Action item: Retype all of the listing exactly, passing over any picture you find.

Segment Start: Data extracts

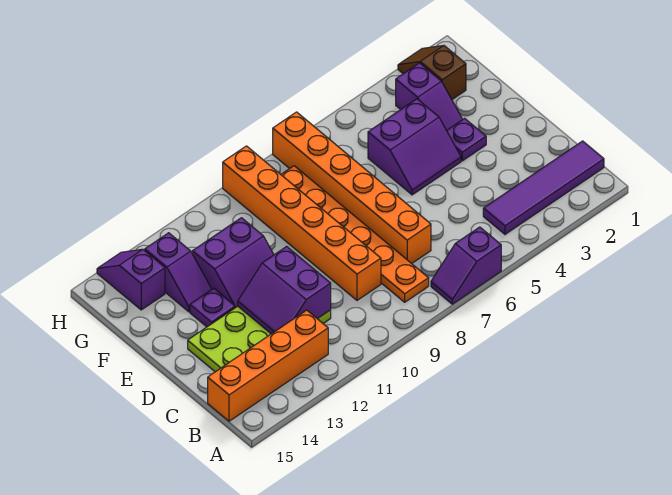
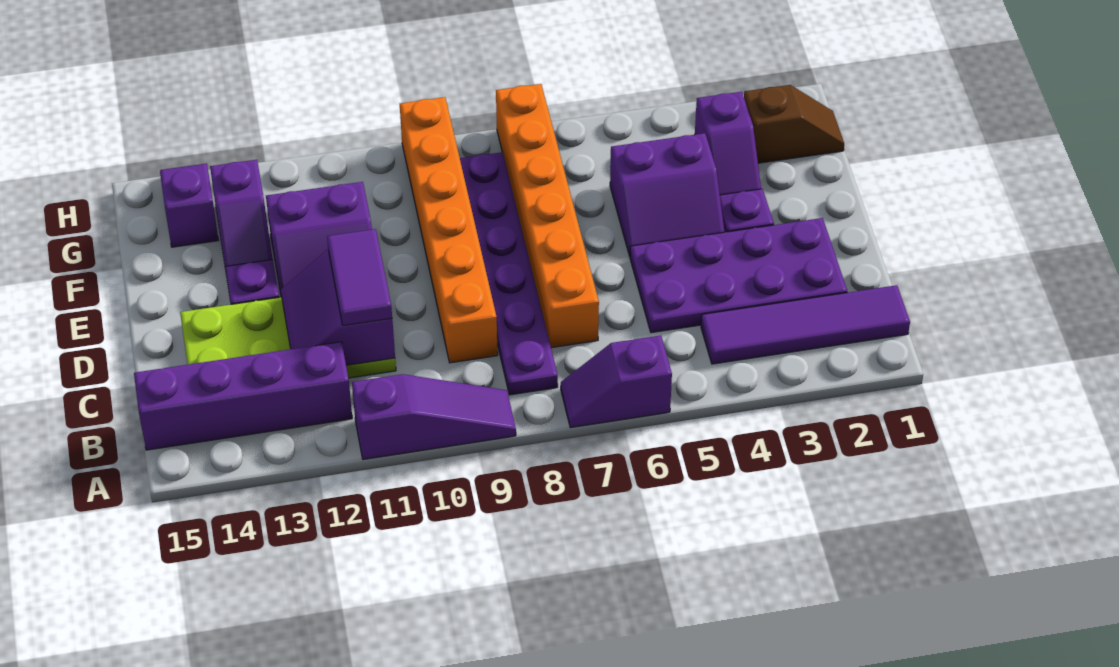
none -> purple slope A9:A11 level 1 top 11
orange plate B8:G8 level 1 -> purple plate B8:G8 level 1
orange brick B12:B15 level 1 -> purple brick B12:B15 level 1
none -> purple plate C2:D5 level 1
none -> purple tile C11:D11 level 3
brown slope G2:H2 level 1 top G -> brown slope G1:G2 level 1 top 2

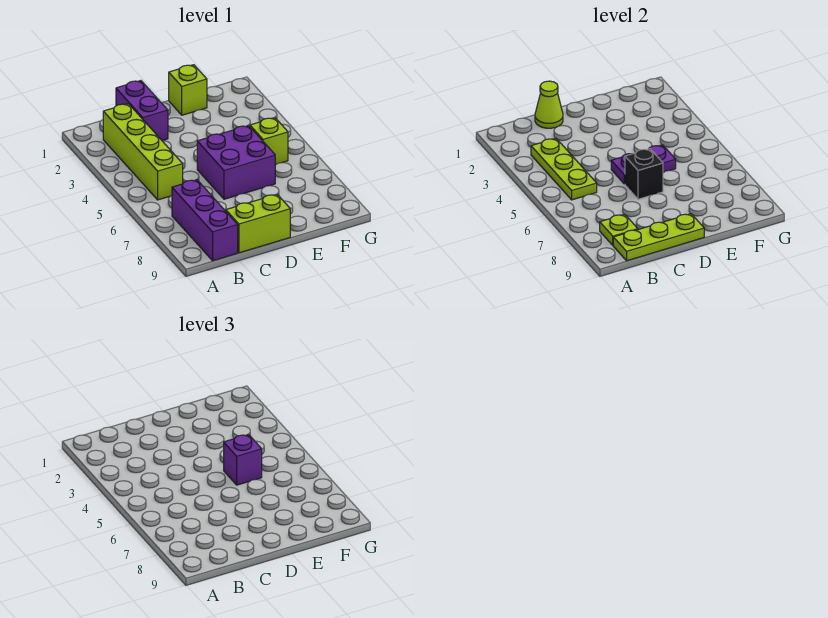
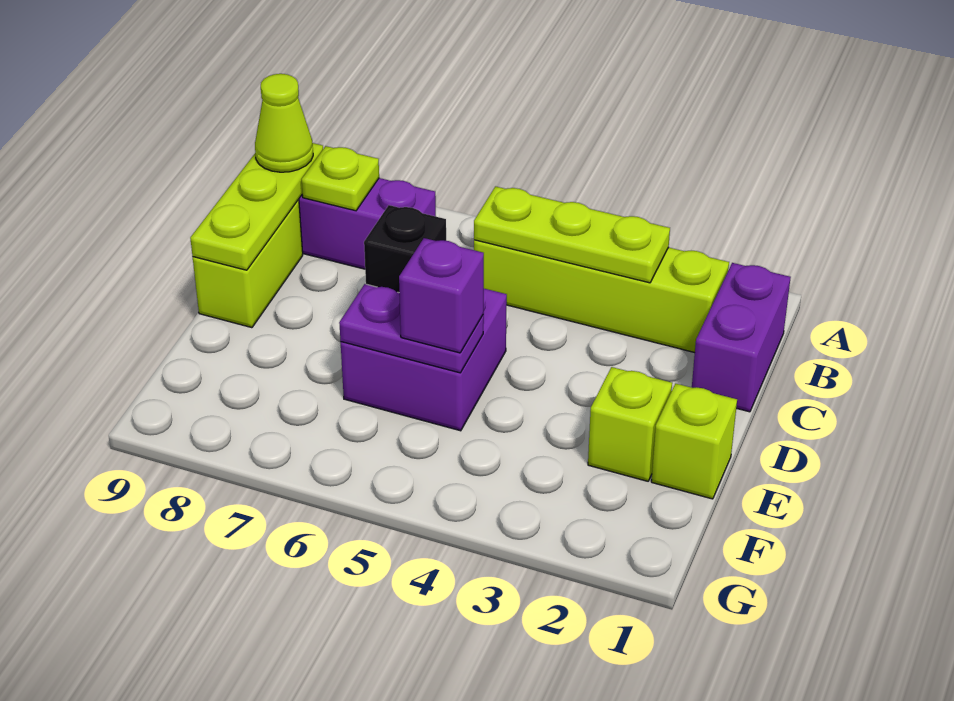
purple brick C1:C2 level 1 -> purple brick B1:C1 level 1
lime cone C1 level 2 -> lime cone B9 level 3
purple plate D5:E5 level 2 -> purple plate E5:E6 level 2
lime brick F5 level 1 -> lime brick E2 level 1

Segment End: Data extracts

Reply to the task:
none -> purple slope A9:A11 level 1 top 11
orange plate B8:G8 level 1 -> purple plate B8:G8 level 1
orange brick B12:B15 level 1 -> purple brick B12:B15 level 1
none -> purple plate C2:D5 level 1
none -> purple tile C11:D11 level 3
brown slope G2:H2 level 1 top G -> brown slope G1:G2 level 1 top 2

purple brick C1:C2 level 1 -> purple brick B1:C1 level 1
lime cone C1 level 2 -> lime cone B9 level 3
purple plate D5:E5 level 2 -> purple plate E5:E6 level 2
lime brick F5 level 1 -> lime brick E2 level 1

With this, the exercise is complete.